(Spatial reasoning data)

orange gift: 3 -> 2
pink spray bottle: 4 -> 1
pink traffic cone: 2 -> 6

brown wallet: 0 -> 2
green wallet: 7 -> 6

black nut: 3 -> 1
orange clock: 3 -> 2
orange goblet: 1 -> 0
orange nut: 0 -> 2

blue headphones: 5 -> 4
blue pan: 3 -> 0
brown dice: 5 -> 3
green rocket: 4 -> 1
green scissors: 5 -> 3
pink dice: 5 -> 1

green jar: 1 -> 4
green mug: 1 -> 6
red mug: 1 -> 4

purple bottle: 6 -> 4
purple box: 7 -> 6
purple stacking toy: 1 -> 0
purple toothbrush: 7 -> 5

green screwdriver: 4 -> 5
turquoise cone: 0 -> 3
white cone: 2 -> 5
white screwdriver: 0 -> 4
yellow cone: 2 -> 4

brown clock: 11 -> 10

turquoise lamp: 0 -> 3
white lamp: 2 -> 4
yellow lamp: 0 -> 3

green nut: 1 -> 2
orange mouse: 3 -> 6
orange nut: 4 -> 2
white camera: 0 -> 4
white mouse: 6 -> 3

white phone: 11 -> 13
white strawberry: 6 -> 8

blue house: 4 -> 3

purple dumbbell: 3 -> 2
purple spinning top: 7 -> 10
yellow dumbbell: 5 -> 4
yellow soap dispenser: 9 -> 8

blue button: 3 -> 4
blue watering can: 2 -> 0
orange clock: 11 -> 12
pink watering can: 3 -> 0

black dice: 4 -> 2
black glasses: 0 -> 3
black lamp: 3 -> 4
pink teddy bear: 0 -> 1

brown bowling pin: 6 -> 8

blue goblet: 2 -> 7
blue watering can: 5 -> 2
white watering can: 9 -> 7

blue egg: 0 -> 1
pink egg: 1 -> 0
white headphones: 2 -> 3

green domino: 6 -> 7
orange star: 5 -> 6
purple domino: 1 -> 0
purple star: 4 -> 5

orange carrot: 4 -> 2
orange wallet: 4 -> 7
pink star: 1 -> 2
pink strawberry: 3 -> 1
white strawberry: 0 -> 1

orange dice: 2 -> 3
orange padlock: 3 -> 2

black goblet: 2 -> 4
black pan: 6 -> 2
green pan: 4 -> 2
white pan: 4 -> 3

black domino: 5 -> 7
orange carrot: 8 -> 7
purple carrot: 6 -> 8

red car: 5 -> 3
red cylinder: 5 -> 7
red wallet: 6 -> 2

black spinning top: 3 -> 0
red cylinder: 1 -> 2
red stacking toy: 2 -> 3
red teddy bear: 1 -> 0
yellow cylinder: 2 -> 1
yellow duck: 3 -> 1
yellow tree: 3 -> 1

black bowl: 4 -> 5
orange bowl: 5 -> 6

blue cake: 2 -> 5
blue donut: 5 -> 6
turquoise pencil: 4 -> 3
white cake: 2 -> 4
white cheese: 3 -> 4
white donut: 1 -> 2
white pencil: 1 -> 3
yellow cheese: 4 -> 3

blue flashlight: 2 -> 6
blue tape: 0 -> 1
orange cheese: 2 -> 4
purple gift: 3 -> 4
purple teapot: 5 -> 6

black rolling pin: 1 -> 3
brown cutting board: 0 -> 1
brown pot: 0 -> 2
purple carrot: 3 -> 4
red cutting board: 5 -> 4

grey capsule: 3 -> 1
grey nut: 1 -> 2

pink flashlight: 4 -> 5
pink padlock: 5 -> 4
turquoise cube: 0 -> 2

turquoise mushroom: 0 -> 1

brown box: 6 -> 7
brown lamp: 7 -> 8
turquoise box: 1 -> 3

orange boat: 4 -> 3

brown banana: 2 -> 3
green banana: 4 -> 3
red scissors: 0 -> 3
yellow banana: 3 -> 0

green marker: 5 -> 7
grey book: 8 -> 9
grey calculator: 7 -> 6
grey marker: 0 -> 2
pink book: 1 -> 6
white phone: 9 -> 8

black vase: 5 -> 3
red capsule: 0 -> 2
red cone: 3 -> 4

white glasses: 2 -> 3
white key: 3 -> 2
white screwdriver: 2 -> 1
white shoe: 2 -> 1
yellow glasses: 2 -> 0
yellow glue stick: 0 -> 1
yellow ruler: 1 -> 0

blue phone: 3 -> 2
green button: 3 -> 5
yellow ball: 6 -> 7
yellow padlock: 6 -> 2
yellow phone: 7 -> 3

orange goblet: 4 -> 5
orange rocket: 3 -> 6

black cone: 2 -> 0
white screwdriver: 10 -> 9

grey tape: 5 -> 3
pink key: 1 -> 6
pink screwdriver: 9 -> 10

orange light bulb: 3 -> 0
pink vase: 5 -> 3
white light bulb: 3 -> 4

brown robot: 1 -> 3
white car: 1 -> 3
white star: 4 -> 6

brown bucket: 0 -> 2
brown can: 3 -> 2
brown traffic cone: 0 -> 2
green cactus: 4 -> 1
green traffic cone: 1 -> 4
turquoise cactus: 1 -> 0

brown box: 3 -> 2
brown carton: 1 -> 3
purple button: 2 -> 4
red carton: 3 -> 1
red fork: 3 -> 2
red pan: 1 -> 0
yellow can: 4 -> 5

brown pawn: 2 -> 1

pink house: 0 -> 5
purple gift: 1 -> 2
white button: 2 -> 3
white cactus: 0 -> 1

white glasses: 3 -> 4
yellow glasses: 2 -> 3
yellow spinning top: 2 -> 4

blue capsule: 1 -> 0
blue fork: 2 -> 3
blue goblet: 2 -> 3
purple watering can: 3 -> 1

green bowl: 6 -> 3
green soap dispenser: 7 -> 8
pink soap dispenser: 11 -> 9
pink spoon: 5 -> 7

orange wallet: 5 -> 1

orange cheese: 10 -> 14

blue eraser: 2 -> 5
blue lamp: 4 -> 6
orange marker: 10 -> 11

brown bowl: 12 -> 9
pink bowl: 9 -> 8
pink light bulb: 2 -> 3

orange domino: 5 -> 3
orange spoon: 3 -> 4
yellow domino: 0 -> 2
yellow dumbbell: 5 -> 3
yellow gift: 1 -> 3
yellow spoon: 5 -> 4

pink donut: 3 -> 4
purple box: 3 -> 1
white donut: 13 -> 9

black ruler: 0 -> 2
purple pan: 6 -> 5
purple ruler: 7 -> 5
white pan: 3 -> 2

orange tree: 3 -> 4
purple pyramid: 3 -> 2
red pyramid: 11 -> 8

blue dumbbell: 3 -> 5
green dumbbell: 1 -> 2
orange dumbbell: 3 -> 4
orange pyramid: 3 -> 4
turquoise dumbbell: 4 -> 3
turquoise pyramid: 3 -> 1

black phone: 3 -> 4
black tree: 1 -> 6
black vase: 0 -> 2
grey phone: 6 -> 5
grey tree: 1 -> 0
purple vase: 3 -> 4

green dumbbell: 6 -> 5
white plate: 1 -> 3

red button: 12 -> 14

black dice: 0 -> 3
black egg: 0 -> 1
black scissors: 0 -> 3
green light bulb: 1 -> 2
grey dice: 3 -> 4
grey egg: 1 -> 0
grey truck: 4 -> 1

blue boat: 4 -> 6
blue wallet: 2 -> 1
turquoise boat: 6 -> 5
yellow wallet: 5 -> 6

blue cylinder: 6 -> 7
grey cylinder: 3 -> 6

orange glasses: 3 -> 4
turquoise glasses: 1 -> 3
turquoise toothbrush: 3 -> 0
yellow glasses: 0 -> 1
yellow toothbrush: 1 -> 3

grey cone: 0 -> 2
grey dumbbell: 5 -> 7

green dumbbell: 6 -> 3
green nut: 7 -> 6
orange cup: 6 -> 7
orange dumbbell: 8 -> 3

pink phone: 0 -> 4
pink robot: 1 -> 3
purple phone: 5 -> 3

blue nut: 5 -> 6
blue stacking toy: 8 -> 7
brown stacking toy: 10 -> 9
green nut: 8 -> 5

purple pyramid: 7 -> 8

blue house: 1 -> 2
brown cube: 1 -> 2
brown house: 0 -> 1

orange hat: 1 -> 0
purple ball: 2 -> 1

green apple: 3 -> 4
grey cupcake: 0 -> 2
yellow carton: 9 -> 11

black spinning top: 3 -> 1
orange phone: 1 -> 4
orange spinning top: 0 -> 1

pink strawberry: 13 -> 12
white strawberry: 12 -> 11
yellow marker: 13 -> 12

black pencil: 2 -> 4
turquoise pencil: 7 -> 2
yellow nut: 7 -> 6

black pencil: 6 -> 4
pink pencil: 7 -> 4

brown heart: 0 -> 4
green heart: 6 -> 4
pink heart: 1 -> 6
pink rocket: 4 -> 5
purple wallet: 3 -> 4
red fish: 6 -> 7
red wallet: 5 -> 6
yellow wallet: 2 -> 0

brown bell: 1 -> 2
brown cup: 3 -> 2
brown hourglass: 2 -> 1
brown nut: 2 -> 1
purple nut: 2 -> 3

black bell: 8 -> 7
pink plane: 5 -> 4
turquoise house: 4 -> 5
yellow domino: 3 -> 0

[Instructions to follow] Write out exactly, and only, each line from the one with "turquoise pencil: 7 -> 2" down to the last line of the records above.

[Result]
turquoise pencil: 7 -> 2
yellow nut: 7 -> 6

black pencil: 6 -> 4
pink pencil: 7 -> 4

brown heart: 0 -> 4
green heart: 6 -> 4
pink heart: 1 -> 6
pink rocket: 4 -> 5
purple wallet: 3 -> 4
red fish: 6 -> 7
red wallet: 5 -> 6
yellow wallet: 2 -> 0

brown bell: 1 -> 2
brown cup: 3 -> 2
brown hourglass: 2 -> 1
brown nut: 2 -> 1
purple nut: 2 -> 3

black bell: 8 -> 7
pink plane: 5 -> 4
turquoise house: 4 -> 5
yellow domino: 3 -> 0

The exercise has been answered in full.